## WHAT YOU WILL DO
Repeat exactly the lines below that lie between the line with "barbecue: (295, 225)" and the line with "bench: (129, 249) -> (1143, 258), moved", counting both of those lines as part of the answer.

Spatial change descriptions
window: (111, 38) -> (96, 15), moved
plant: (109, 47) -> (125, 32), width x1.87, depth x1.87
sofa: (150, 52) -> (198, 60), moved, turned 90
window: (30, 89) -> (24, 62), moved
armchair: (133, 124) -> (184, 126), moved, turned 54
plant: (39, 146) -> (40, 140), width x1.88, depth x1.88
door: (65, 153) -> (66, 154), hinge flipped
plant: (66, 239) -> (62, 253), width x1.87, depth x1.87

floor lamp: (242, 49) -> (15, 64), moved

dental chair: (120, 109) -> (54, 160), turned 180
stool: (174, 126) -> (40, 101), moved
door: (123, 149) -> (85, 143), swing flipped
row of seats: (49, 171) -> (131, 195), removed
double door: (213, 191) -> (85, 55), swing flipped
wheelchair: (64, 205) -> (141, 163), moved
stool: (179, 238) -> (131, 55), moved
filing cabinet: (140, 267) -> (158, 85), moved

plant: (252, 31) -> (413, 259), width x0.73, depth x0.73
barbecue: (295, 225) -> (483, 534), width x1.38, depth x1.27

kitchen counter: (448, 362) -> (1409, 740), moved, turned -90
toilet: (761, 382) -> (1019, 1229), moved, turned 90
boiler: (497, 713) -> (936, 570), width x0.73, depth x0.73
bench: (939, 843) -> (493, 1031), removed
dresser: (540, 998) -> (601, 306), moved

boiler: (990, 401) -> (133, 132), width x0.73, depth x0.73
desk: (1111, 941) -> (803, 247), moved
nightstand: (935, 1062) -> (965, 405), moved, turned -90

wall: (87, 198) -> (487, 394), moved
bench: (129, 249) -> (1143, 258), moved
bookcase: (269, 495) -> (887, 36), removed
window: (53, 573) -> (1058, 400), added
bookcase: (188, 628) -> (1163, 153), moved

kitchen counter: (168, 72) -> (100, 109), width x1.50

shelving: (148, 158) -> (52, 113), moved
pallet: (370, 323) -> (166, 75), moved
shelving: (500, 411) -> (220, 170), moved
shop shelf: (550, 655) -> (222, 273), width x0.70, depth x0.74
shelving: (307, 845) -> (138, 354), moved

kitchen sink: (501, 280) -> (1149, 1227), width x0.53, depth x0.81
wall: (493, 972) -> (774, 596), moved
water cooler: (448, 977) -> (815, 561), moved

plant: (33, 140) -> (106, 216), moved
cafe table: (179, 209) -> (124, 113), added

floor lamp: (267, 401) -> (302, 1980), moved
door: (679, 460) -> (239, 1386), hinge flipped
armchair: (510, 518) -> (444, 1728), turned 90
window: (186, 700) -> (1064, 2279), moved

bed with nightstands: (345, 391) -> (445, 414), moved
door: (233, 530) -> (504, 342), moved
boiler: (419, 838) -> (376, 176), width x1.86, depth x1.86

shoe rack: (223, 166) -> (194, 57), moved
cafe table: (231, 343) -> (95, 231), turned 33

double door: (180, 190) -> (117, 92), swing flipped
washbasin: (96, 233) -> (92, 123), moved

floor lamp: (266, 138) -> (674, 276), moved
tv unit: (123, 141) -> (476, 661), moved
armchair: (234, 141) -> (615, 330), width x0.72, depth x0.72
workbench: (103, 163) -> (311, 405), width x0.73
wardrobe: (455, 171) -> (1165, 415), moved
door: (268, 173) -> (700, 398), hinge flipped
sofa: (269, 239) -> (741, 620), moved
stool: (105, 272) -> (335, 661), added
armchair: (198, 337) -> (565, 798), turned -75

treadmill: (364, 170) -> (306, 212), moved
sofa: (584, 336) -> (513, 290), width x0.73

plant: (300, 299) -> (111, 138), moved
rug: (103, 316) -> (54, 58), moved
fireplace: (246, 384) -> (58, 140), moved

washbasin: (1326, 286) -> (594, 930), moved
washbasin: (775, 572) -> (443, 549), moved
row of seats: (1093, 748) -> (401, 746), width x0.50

## RESULT OF THIS EXERCISE
barbecue: (295, 225) -> (483, 534), width x1.38, depth x1.27

kitchen counter: (448, 362) -> (1409, 740), moved, turned -90
toilet: (761, 382) -> (1019, 1229), moved, turned 90
boiler: (497, 713) -> (936, 570), width x0.73, depth x0.73
bench: (939, 843) -> (493, 1031), removed
dresser: (540, 998) -> (601, 306), moved

boiler: (990, 401) -> (133, 132), width x0.73, depth x0.73
desk: (1111, 941) -> (803, 247), moved
nightstand: (935, 1062) -> (965, 405), moved, turned -90

wall: (87, 198) -> (487, 394), moved
bench: (129, 249) -> (1143, 258), moved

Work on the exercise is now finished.